**Excerpt from a dataset:**
— begin —

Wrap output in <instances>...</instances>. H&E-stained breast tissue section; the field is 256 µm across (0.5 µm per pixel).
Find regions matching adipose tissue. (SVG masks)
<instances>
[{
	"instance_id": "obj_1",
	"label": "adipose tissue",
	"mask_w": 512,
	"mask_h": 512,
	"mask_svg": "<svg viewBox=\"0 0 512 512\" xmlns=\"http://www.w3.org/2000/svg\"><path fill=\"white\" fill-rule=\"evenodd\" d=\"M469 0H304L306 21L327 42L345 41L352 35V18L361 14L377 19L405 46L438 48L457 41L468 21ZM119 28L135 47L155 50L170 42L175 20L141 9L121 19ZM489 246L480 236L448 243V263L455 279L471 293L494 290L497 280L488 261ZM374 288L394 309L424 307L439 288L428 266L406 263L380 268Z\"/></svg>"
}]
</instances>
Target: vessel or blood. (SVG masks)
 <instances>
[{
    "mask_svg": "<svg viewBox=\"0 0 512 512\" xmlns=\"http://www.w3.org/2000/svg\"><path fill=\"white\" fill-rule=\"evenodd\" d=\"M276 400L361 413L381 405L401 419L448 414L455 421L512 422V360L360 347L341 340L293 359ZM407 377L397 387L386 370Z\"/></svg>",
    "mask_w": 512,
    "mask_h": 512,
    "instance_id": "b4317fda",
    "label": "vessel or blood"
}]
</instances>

— end —

**What is needed:** Your task is to give the records above again, exactly.

**Written response:**
Wrap output in <instances>...</instances>. H&E-stained breast tissue section; the field is 256 µm across (0.5 µm per pixel).
Find regions matching adipose tissue. (SVG masks)
<instances>
[{
	"instance_id": "obj_1",
	"label": "adipose tissue",
	"mask_w": 512,
	"mask_h": 512,
	"mask_svg": "<svg viewBox=\"0 0 512 512\" xmlns=\"http://www.w3.org/2000/svg\"><path fill=\"white\" fill-rule=\"evenodd\" d=\"M469 0H304L306 21L327 42L345 41L352 35V18L361 14L377 19L405 46L438 48L457 41L468 21ZM119 28L135 47L155 50L170 42L175 20L141 9L121 19ZM489 246L480 236L448 243V263L455 279L471 293L494 290L497 280L488 261ZM374 288L394 309L424 307L439 288L428 266L406 263L380 268Z\"/></svg>"
}]
</instances>
Target: vessel or blood. (SVG masks)
 <instances>
[{
    "mask_svg": "<svg viewBox=\"0 0 512 512\" xmlns=\"http://www.w3.org/2000/svg\"><path fill=\"white\" fill-rule=\"evenodd\" d=\"M276 400L361 413L381 405L401 419L448 414L455 421L512 422V360L360 347L341 340L293 359ZM407 377L397 387L386 370Z\"/></svg>",
    "mask_w": 512,
    "mask_h": 512,
    "instance_id": "b4317fda",
    "label": "vessel or blood"
}]
</instances>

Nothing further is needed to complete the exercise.